WHAT NEEDS TO BE DONE:
For the listing below, print exactly the lines from the line with "purple semicircle: (52, 49)" to the line with "cyan L-shape: (52, 57)", both included, and nothing beyond them.

DATA IN THIS EXERCISE:

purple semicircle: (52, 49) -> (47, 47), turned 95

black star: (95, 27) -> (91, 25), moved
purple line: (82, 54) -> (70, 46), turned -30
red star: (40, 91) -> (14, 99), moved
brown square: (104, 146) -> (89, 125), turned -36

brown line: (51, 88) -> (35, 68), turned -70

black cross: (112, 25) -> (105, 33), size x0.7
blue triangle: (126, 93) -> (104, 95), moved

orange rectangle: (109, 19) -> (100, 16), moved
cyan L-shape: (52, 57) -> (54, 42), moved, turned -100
==
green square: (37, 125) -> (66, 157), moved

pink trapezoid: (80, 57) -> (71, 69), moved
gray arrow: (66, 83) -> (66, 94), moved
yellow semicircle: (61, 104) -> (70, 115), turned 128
==
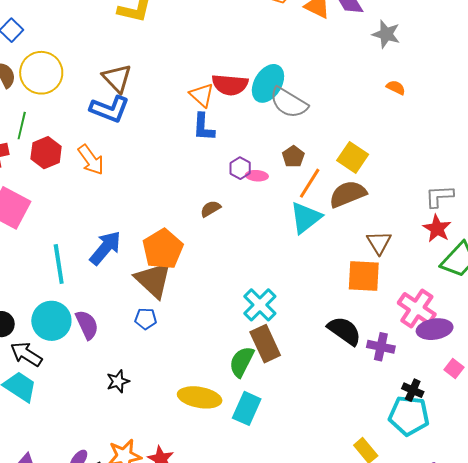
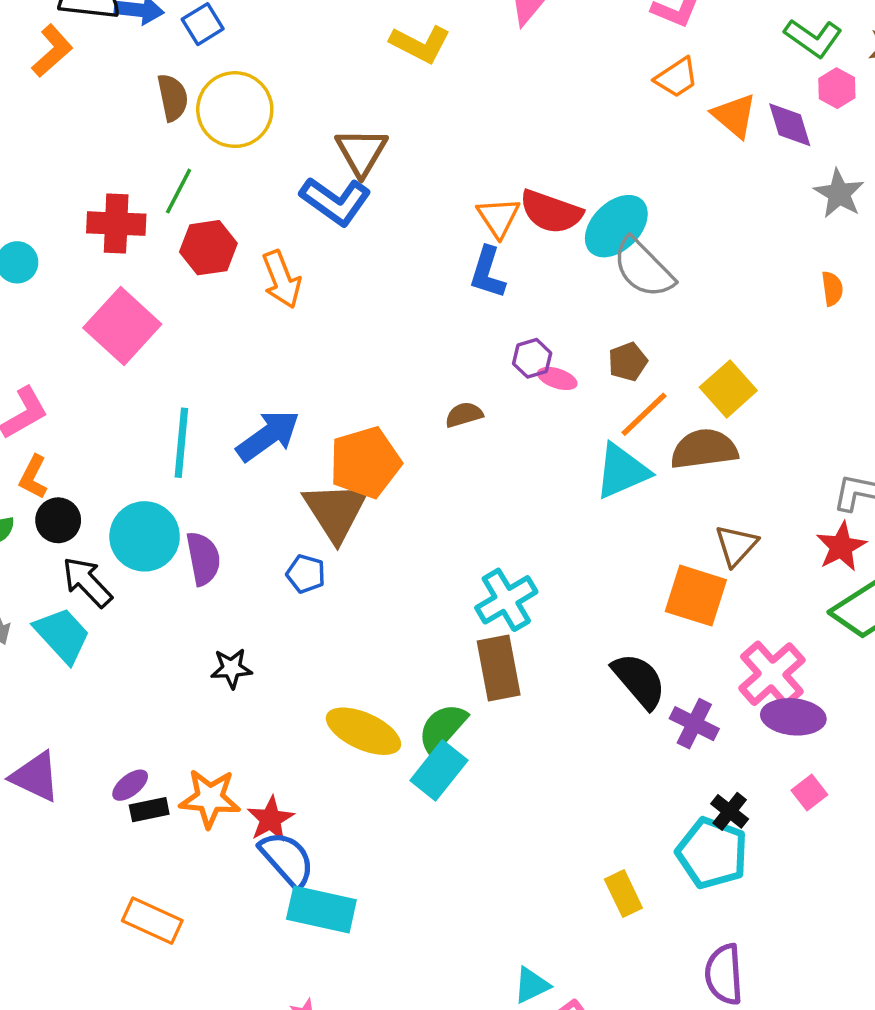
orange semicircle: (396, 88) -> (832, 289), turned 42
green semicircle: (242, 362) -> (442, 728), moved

RESULT OF THE EXERCISE:
purple semicircle: (52, 49) -> (47, 47), turned 95

black star: (95, 27) -> (91, 25), moved
purple line: (82, 54) -> (70, 46), turned -30
red star: (40, 91) -> (14, 99), moved
brown square: (104, 146) -> (89, 125), turned -36

brown line: (51, 88) -> (35, 68), turned -70

black cross: (112, 25) -> (105, 33), size x0.7
blue triangle: (126, 93) -> (104, 95), moved

orange rectangle: (109, 19) -> (100, 16), moved
cyan L-shape: (52, 57) -> (54, 42), moved, turned -100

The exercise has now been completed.